*Aim*:
State how many lines of the items below contain the string "kern". Reply with the number only.

*Records*:
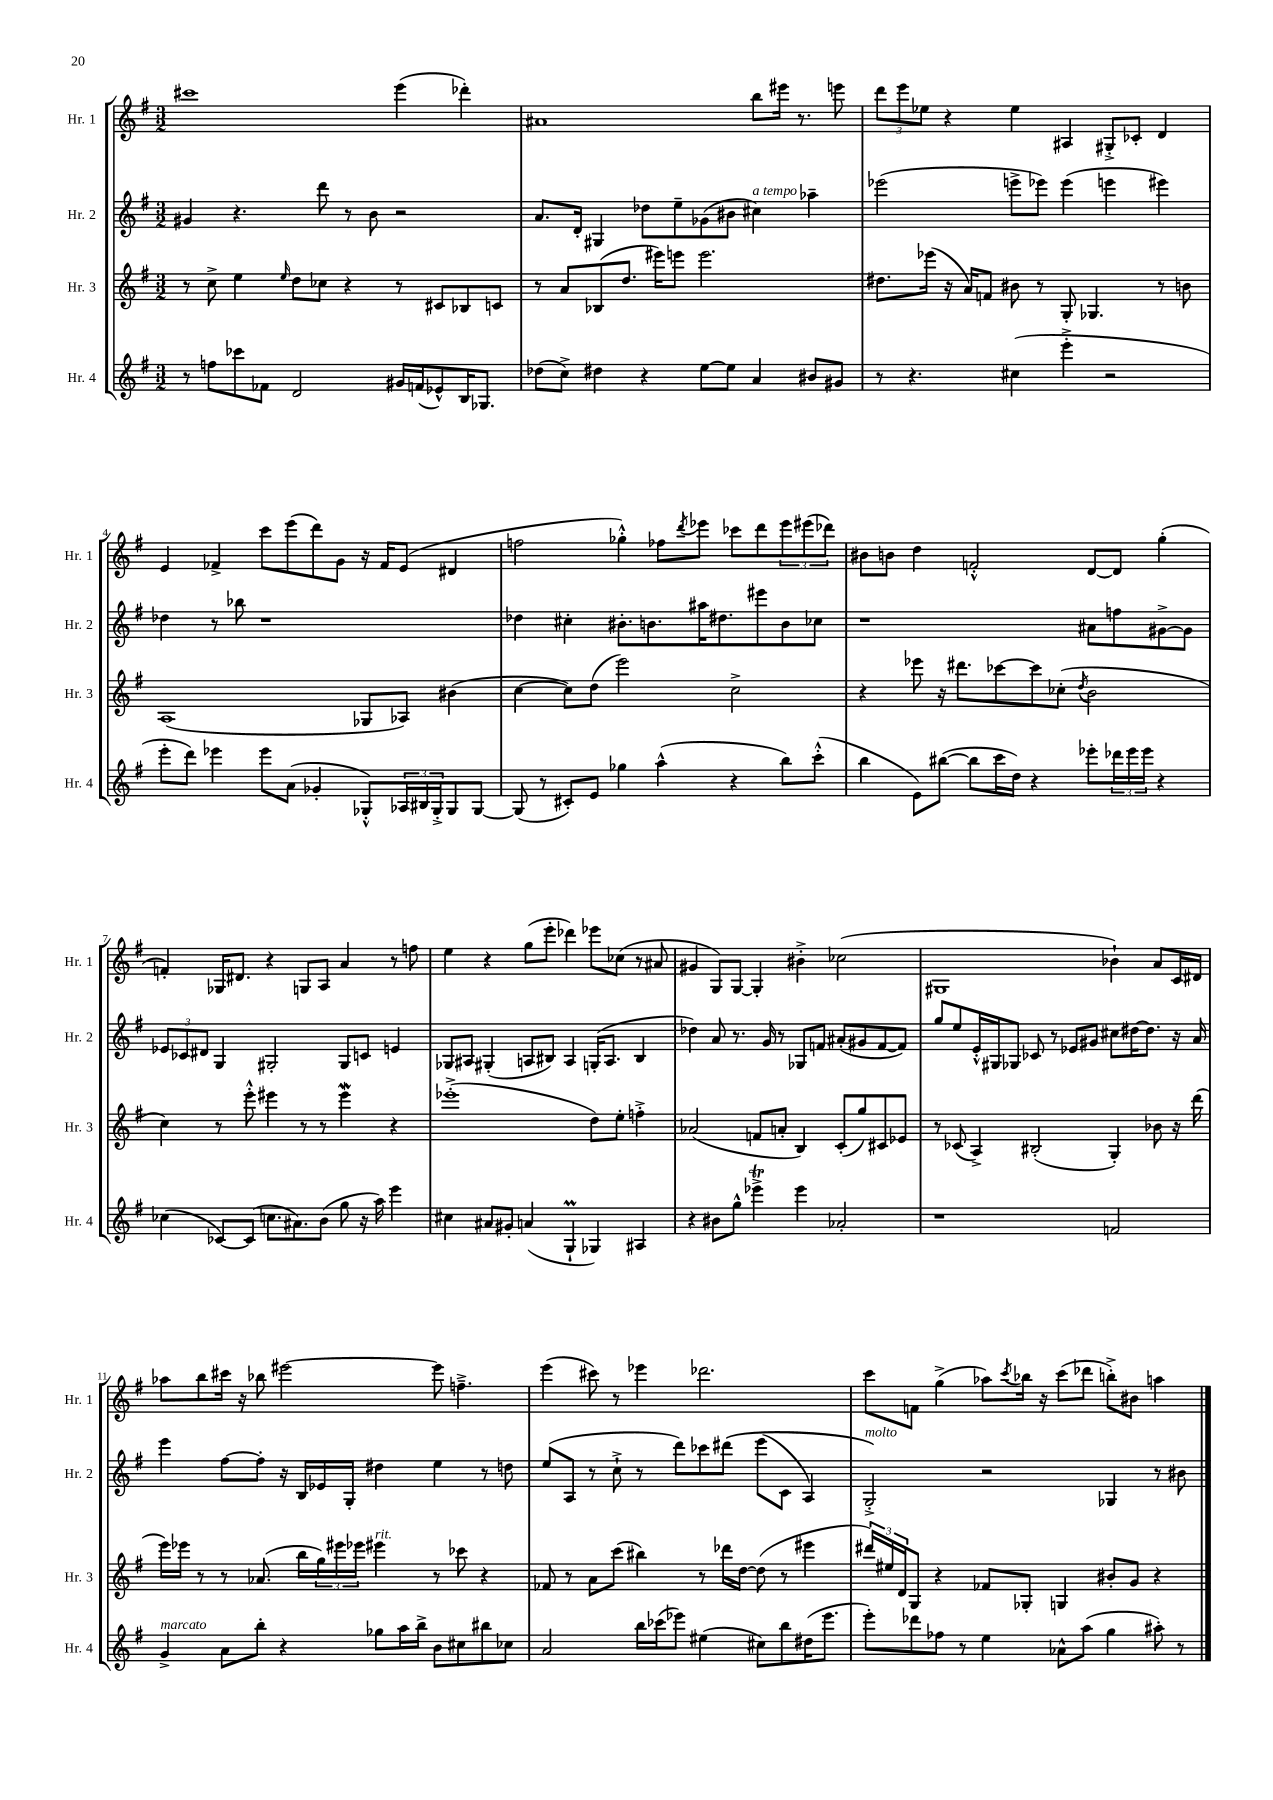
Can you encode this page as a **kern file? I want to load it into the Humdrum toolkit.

**kern	**kern	**kern	**kern
*part4	*part3	*part2	*part1
*staff4	*staff3	*staff2	*staff1
*I"Hr. 4	*I"Hr. 3	*I"Hr. 2	*I"Hr. 1
*I'Hr. 4	*I'Hr. 3	*I'Hr. 2	*I'Hr. 1
*clefG2	*clefG2	*clefG2	*clefG2
*k[f#]	*k[f#]	*k[f#]	*k[f#]
*M3/2	*M3/2	*M3/2	*M3/2
=1	=1	=1	=1
8r	8r	4g#X/	1ccc#X
8ffn\L	8cc^\	.	.
8ccc-X\	4ee\	4.r	.
8f-X\J	.	.	.
.	16qqee/	.	.
2d/	8dd\L	.	.
.	8cc-X\J	8ddd\	.
.	4r	8r	.
.	.	8b\	.
16g#X/LL	8r	2r	(4eee\
(16fn/J	.	.	.
8e-X^^/)	8c#X/L	.	.
16B/K	8B-X/	.	4ddd-X'\)
8.G-X/J	.	.	.
.	8cn/J	.	.
=2	=2	=2	=2
(8dd-X\L	8r	8.a/L	1a#X
8cc^\J)	8a/L	.	.
.	.	16d'/Jk	.
4dd#X\	(8B-X/	4G#X/	.
.	8.dd/J	.	.
4r	.	8dd-X\L	.
.	16eee#X\KL)	.	.
.	8eeen\J	8ee~\	.
[8ee\L	2.eee\	(8g-X\	.
8ee\J]	.	8b#X\J	.
!	!	!LO:TX:a:i:t=a tempo	!
4a/	.	4cc#X\)	8bb\L
.	.	.	16eee#X\Jk
.	.	.	8.r
8b#X/L	.	4aa-X~\	.
8g#X/J	.	.	8eeen\
=3	=3	=3	=3
8r	8.dd#X\L	(2eee-X\	12ddd\L
.	.	.	12eee\
4.r	.	.	.
.	.	.	12ee-X\J
.	(16eee-X\Jk	.	.
.	16r	.	4r
.	16a/KL)	.	.
.	8fn/J	.	.
(4cc#X\	8b#X\	8eeen^\L	4ee-\
.	8r	8eee-X\J)	.
4eee'^\	8G'/	(4eee-\	4A#X/
.	4.G-X/	.	.
2r	.	4eeen\	8G#X'^/L
.	.	.	8c-X'/J
.	8r	4eee#X\)	4d/
.	8bn\	.	.
!!LO:LB:g=z
=4	=4	=4	=4
8eee'\L	(1A	4dd-X\	4e/
8ddd\J)	.	.	.
4eee-X\	.	8r	4f-X^/
.	.	8bb-X\	.
8eee-\L	.	1r	8ccc\L
(8a\J	.	.	(8eee\
4g-X'/	.	.	8ddd\)
.	.	.	8g\J
8G-X'^^/L)	8G-X/L	.	16r
.	.	.	16f-/KL
24A-X/L	8A-X/J)	.	(8e/J
24B#X/	.	.	.
24G-'^/J	.	.	.
8G-/	(4b#X\	.	4d#X/
[8G-/J	.	.	.
=5	=5	=5	=5
(8G-/]	[4cc\	4dd-X\	2ffn\
8r	.	.	.
8c#X'/L)	8cc\L])	4cc#X'\	.
8e/J	(8dd\J	.	.
4gg-X\	2eee\)	8.b#X'\L	4gg-X'^^\)
.	.	8.bn\	.
(4aa^^\	.	.	8ff-X\L
.	.	.	8qddd/
.	.	16aa#X\K	8eee-X\J
.	.	8.dd#X\	.
4r	2cc^\	.	8ccc-X\L
.	.	8eee#X\	8ddd\
8bb\L)	.	8b\	12eee-\
.	.	.	(12eee#X\
(8ccc'^^\J	.	8cc-X\J	.
.	.	.	12ddd-X\J)
=6	=6	=6	=6
4bb\	4r	1r	8b#X\L
.	.	.	8bn\J
8e\L)	8eee-X\	.	4dd\
([8bb#X\J	16r	.	.
.	8.ddd#X\L	.	.
8bb#\L]	.	.	2fn'^^/
16ccc\L	[8ccc-X\	.	.
16dd\JJ)	.	.	.
4r	8ccc-\]	.	.
.	(8cc-X'\J	.	.
.	8qdd/	.	.
8eee-X'\L	2b\	8a#X\L	[8d/L
24ddd-X\L	.	8ffn\	8d/J]
24eee-\	.	.	.
24eee-\JJ	.	.	.
4r	.	[8g#X^\	(4gg'\
.	.	8g#\J]	.
!!LO:LB:g=z
=7	=7	=7	=7
(4cc-X\	4cc\)	12e-X/L	4fn'/)
.	.	12c-X/	.
.	.	12d#X/J	.
[8c-X/L)	8r	4G/	16G-X/KL
.	.	.	8.d#X/J
(8c-/J]	8eee'^^\	.	.
8.ccn\L	4eee#X\	2G#X'/	4r
8.a#X\)	.	.	.
.	8r	.	8Gn/L
(8b\J	8r	.	8A/J
8gg\	4eee#W\	8G#/L	4a/
16r	.	8cn/J	.
16aa\)	.	.	.
4eee\	4r	4en/	8r
.	.	.	8ffn\
=8	=8	=8	=8
4cc#X\	(1eee-X'^	8G-X/L	4ee\
.	.	8A#X/J	.
8a#X/L	.	(4G#X'/	4r
8g#X'/J	.	.	.
(4an/	.	8An/L	(8gg\L
.	.	8B#X/J)	8eee'\J
4GM`/	.	4A/	4ddd-X\)
4G-X/)	8dd\L)	(16Gn'/KL	8eee-X\L
.	.	8.A/J	.
.	8ee'\J	.	(8cc-X\J
4A#X/	4ffn'^\	4B#/	8r
.	.	.	8a#X/
=9	=9	=9	=9
4r	(2a-X/	4dd-X\)	4g#X/
8b#X\L	.	8a/	8G/L)
8gg^^\J	.	8.r	[8G/J
4eee-XT^\	8fn/L	.	4G'/]
.	.	16g/	.
.	8an'/J	8r	.
4eee-\	4B/)	8G-X/L	4b#X'^\
.	.	8fn/J	.
2a-X'/	(8c'/L	(8a#X'/L	(2cc-X\
.	8gg/)	8g#X/	.
.	8c#X/	[8f/	.
.	8e-X/J	8f/J])	.
=10	=10	=10	=10
1r	8r	8gg/L	1G#X
.	(8c-X/	8ee/	.
.	4A^/)	16e'^^/L	.
.	.	16G#X/J	.
.	.	8G-X/J	.
.	(2B#X'/	8c-X/	.
.	.	8r	.
.	.	8e-X/L	.
.	.	8g#X/J	.
2fn/	4G'/)	8cc#X\L	4b-X`\)
.	.	[16dd#X\K	.
.	.	8.dd#\J]	.
.	8b-X\	.	8a/L
.	16r	16r	16c/L
.	(16ddd\	16a/	16d#X/JJ
!!LO:LB:g=z
=11	=11	=11	=11
!LO:TX:a:i:t=marcato	!	!	!
4g^/	16eee\LL)	4eee\	8aa-X\L
.	16eee-X\JJ	.	.
.	8r	.	8bb\
8a\L	8r	[8ff#\L	16ccc#X\Jk
.	.	.	16r
8bb'\J	(8.a-X/	8ff#'\J]	8bb-X\
4r	.	16r	[2eee#X\
.	16bb\LL	16B/LL	.
.	24gg\)	16e-X/	.
.	24eee#X\	.	.
.	.	16G'/JJ	.
.	24eee-X\JJ	.	.
!	!LO:TX:a:i:t=rit.	!	!
8gg-X\L	4eee#X\	4dd#X\	.
16aa\L	.	.	.
16bb^\JJ	.	.	.
8b\L	8r	4ee\	8eee#\]
8cc#X\	8ccc-X\	.	4.ffn~^\
8bb#X\	4r	8r	.
8cc-X\J	.	8ddn\	.
=12	=12	=12	=12
2a/	8f-X/	(8ee/L	(4eee\
.	8r	8A/J	.
.	8a\L	8r	8ccc#X\)
.	(8ccc\J	8cc`^\	8r
16bb\LL	4bb#X\)	8r	4eee-X\
(16ccc-X\J	.	.	.
8eee-X\J)	.	8ddd\L)	.
(4ee#X\	8r	8ccc-X\	2.ddd-X\
.	16ddd-X\LL	(8ddd#X\J	.
.	[16dd\JJ	.	.
8cc#X\L)	(8dd\]	(8eee\L	.
8bb\	8r	8c\J	.
(16dd#X\K	4eee#X\	4A/)	.
8.eee-\J	.	.	.
=13	=13	=13	=13
!	!	!LO:TX:a:i:t=molto	!
8eee'\L)	24ddd#X/LL)	2G'^/)	8ccc\L
.	24ee#X/	.	.
.	24d/J	.	.
8ddd-X\	8G/J	.	8fn\J
8ff-X\J	4r	.	(4gg^\
8r	.	.	.
4ee\	8f-X/L	2r	8aa-X\L)
.	.	.	8qccc/
.	8G-X'/J	.	16bb-X\Jk
.	.	.	16r
8a-X^^\L	4Gn/	.	(8ccc\L
(8aa\J	.	.	8ddd-X\J
4gg\	8b#X'/L	4G-X/	8bbn'^\L)
.	8g/J	.	8b#X\J
8aa#X'\)	4r	8r	4aan\
8r	.	8b#X\	.
==	==	==	==
*-	*-	*-	*-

*Exercise solution*:
2